WHAT TO PRODUCE → Copy each line of the entries below that contains the string "Songs".

DATA SHOWN →
___

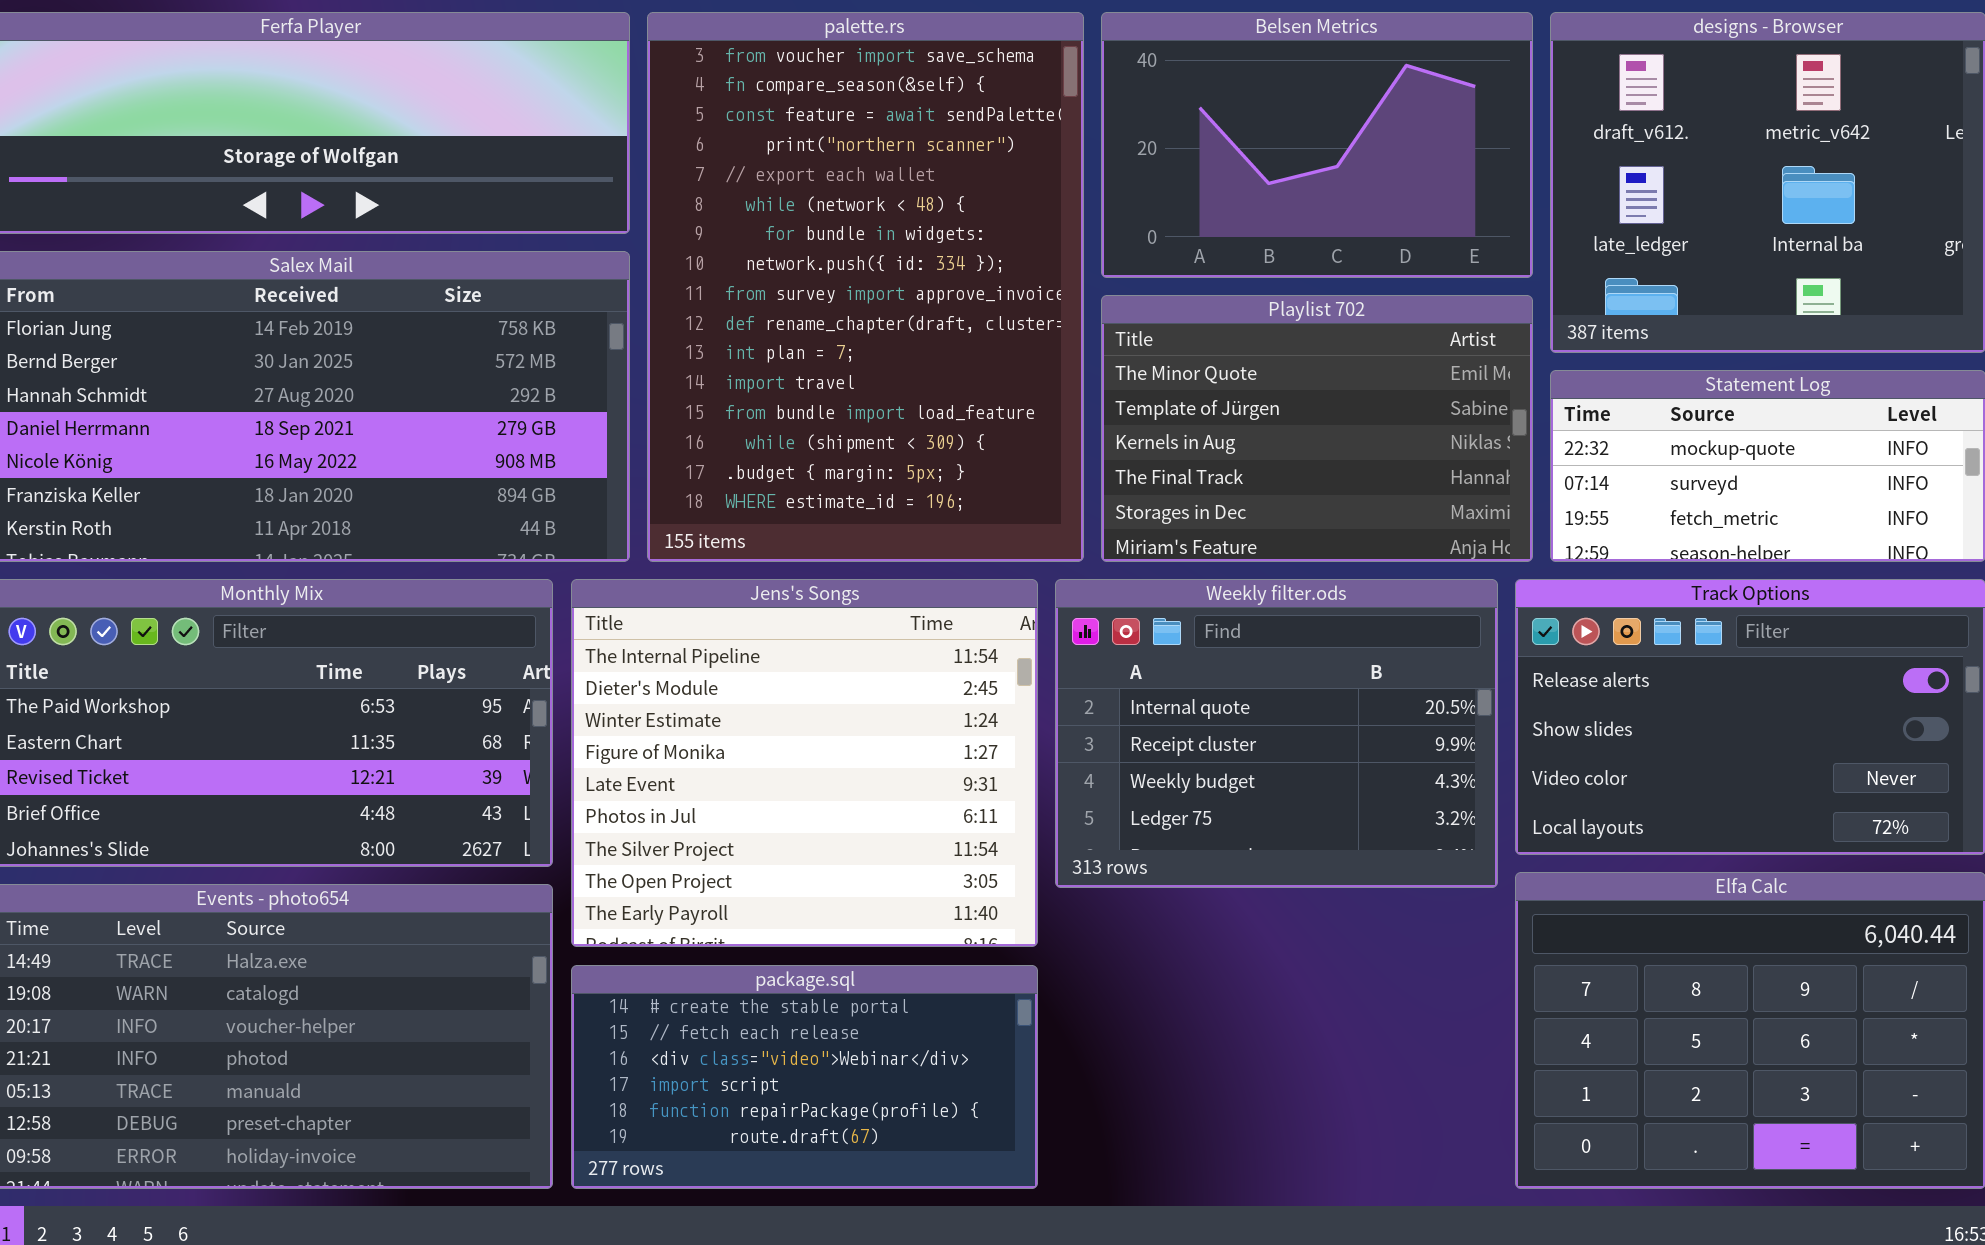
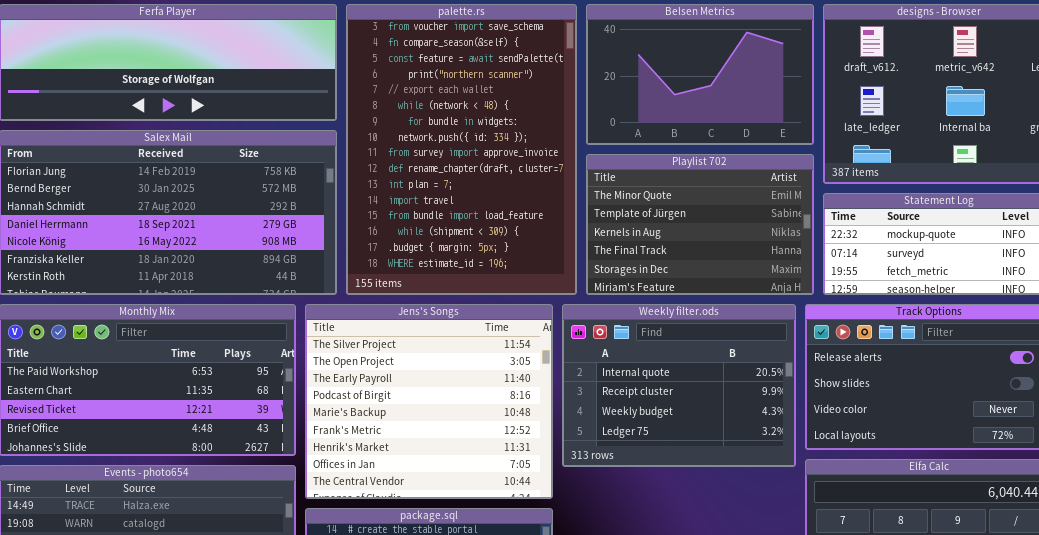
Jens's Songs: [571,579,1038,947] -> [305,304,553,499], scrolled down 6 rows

___

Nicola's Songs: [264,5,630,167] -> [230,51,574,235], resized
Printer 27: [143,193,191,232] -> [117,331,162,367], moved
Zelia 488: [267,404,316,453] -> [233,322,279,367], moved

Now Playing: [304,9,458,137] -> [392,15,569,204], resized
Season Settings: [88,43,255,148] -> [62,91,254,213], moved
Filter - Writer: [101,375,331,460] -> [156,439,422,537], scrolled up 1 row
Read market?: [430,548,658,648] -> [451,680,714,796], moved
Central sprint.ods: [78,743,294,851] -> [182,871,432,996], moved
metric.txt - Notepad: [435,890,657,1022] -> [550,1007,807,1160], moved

___

REPLY →
Jens's Songs: [571,579,1038,947] -> [305,304,553,499], scrolled down 6 rows
Nicola's Songs: [264,5,630,167] -> [230,51,574,235], resized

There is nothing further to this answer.